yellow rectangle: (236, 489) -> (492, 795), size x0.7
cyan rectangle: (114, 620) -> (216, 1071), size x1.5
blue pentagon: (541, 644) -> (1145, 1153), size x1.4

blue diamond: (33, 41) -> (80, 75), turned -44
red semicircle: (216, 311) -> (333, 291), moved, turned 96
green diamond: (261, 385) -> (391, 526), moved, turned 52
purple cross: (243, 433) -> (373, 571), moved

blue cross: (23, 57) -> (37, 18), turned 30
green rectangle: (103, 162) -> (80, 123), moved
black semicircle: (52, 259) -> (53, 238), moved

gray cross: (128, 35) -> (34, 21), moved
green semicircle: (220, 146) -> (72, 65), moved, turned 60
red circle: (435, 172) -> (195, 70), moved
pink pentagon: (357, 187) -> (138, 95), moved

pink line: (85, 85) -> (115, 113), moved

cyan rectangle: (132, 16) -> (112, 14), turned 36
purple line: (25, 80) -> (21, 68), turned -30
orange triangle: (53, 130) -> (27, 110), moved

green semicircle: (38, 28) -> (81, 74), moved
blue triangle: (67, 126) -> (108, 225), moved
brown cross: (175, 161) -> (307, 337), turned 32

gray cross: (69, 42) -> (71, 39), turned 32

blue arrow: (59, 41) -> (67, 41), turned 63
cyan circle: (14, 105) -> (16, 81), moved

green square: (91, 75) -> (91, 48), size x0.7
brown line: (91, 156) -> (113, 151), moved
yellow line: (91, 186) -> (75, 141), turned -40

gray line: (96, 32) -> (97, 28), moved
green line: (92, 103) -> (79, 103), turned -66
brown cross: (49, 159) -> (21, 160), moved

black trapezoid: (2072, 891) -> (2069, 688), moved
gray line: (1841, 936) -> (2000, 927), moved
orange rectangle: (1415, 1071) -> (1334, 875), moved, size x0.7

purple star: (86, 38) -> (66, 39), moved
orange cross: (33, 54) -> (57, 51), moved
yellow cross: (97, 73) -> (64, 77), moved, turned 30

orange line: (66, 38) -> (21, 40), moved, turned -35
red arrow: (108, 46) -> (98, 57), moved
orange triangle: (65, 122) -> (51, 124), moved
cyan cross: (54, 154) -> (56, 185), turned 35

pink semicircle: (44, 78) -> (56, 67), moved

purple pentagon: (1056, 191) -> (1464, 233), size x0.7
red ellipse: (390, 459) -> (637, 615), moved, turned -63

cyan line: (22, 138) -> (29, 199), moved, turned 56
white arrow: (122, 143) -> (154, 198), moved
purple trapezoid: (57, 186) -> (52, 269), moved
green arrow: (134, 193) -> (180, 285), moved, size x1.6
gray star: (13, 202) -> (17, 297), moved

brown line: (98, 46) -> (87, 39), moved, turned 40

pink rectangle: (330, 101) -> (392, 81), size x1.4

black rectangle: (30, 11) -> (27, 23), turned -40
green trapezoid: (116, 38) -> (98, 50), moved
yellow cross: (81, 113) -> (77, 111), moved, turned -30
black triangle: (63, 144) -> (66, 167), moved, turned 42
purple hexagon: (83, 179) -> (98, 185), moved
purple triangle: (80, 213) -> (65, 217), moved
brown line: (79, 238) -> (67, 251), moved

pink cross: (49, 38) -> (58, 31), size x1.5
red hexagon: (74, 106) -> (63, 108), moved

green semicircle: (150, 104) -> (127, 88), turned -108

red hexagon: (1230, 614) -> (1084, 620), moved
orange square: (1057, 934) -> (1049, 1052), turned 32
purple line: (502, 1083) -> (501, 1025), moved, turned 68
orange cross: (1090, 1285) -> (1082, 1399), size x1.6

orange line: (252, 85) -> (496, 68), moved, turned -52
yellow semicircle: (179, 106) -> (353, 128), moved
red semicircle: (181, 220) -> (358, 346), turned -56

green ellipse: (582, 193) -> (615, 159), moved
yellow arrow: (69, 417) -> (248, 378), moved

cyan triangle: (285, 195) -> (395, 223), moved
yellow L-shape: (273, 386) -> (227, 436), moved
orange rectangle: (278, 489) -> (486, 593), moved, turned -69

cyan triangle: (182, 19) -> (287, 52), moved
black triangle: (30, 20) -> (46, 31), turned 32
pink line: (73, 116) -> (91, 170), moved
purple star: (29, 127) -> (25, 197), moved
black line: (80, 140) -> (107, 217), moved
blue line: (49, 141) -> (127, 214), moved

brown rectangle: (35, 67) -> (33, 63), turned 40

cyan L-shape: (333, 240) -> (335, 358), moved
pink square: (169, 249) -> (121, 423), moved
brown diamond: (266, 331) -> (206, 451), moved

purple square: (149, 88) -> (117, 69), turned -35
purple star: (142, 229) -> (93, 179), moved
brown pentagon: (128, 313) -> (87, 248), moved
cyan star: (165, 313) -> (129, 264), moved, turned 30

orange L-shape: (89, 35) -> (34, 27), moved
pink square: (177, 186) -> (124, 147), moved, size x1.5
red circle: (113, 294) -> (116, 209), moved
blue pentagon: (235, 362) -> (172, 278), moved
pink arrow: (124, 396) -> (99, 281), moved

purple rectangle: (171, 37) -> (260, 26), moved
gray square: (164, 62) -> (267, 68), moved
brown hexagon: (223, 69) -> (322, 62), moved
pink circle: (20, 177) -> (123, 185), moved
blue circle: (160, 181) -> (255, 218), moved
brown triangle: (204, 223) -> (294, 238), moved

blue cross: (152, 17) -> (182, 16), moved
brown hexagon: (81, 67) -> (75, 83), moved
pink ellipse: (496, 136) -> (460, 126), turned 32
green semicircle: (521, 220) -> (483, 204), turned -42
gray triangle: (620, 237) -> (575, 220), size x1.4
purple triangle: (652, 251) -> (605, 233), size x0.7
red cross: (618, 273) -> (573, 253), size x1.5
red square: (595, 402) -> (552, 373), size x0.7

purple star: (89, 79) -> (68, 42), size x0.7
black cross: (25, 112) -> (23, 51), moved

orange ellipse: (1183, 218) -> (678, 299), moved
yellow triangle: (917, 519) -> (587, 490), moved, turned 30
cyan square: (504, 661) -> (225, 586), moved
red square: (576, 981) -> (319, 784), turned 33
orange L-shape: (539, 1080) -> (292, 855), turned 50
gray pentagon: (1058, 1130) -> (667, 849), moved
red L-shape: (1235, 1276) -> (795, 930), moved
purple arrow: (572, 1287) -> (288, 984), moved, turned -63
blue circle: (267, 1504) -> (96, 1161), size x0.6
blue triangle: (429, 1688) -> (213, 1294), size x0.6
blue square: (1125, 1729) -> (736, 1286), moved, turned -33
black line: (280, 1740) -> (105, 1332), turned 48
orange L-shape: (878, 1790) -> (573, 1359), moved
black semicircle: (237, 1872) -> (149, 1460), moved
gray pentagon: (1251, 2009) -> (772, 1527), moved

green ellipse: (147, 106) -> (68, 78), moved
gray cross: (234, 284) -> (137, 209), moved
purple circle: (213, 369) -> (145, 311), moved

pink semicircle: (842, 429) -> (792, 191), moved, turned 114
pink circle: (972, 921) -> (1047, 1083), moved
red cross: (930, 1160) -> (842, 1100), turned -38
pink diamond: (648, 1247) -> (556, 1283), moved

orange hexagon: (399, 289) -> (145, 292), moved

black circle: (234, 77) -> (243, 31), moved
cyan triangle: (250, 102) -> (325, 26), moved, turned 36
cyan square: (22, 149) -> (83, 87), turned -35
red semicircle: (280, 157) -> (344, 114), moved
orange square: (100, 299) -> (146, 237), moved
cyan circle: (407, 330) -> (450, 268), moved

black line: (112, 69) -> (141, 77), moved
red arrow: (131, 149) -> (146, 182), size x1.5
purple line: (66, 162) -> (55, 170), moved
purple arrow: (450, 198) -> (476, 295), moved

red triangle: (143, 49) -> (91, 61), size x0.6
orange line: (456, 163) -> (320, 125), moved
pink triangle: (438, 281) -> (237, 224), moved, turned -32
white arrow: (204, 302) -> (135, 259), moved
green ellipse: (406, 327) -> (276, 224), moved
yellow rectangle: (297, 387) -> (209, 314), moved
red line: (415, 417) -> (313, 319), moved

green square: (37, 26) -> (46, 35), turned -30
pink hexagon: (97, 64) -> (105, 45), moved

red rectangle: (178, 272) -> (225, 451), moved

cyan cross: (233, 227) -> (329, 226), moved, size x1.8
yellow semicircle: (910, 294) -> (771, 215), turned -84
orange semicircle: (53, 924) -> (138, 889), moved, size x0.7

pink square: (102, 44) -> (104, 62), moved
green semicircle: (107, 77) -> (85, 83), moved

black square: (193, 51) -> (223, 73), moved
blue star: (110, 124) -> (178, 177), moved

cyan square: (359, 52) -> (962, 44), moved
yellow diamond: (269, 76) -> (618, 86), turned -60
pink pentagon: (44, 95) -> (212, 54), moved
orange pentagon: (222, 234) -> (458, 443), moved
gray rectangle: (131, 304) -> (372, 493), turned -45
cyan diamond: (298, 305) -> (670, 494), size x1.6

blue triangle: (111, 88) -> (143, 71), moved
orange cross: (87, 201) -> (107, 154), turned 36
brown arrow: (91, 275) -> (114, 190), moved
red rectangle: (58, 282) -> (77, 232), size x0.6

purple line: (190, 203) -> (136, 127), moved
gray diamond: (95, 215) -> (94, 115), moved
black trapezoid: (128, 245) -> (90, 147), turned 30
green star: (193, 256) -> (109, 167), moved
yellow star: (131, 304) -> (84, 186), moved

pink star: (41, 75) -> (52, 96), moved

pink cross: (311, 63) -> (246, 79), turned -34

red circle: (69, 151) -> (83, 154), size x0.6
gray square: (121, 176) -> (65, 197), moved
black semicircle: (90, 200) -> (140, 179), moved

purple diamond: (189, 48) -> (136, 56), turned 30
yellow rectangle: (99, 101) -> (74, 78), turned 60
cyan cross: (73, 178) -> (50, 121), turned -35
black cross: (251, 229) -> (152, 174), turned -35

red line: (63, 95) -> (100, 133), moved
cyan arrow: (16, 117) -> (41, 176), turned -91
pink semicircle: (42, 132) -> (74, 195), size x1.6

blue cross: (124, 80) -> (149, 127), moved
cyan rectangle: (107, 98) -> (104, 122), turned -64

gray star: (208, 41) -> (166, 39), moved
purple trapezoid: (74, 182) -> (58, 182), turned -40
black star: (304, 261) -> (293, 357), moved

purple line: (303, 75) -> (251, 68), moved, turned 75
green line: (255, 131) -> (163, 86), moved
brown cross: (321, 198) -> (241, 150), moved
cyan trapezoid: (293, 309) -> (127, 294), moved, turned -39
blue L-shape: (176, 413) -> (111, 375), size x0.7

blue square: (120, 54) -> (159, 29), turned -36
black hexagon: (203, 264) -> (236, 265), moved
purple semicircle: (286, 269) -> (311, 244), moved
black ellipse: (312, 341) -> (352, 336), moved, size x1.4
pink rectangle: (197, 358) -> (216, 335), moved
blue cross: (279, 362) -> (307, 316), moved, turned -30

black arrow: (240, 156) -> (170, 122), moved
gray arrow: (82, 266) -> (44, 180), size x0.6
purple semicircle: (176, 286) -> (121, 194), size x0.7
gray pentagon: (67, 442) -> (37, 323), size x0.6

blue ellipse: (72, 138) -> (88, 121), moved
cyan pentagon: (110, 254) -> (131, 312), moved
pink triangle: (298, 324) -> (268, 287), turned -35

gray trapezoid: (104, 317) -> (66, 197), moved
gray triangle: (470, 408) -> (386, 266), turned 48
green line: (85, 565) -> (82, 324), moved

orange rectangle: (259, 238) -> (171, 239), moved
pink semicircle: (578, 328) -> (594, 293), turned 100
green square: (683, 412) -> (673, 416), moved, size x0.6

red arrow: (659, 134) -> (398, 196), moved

──────────────────────────────

# [ACTIVITY]
Among the lines above, repeat exactly those from the line with "white arrow: (204, 302) -> (135, 259), moved" to the line with "blue triangle: (111, 88) -> (143, 71), moved", counting both ends.

# [ANSWER SECTION]
white arrow: (204, 302) -> (135, 259), moved
green ellipse: (406, 327) -> (276, 224), moved
yellow rectangle: (297, 387) -> (209, 314), moved
red line: (415, 417) -> (313, 319), moved

green square: (37, 26) -> (46, 35), turned -30
pink hexagon: (97, 64) -> (105, 45), moved

red rectangle: (178, 272) -> (225, 451), moved

cyan cross: (233, 227) -> (329, 226), moved, size x1.8
yellow semicircle: (910, 294) -> (771, 215), turned -84
orange semicircle: (53, 924) -> (138, 889), moved, size x0.7

pink square: (102, 44) -> (104, 62), moved
green semicircle: (107, 77) -> (85, 83), moved

black square: (193, 51) -> (223, 73), moved
blue star: (110, 124) -> (178, 177), moved

cyan square: (359, 52) -> (962, 44), moved
yellow diamond: (269, 76) -> (618, 86), turned -60
pink pentagon: (44, 95) -> (212, 54), moved
orange pentagon: (222, 234) -> (458, 443), moved
gray rectangle: (131, 304) -> (372, 493), turned -45
cyan diamond: (298, 305) -> (670, 494), size x1.6

blue triangle: (111, 88) -> (143, 71), moved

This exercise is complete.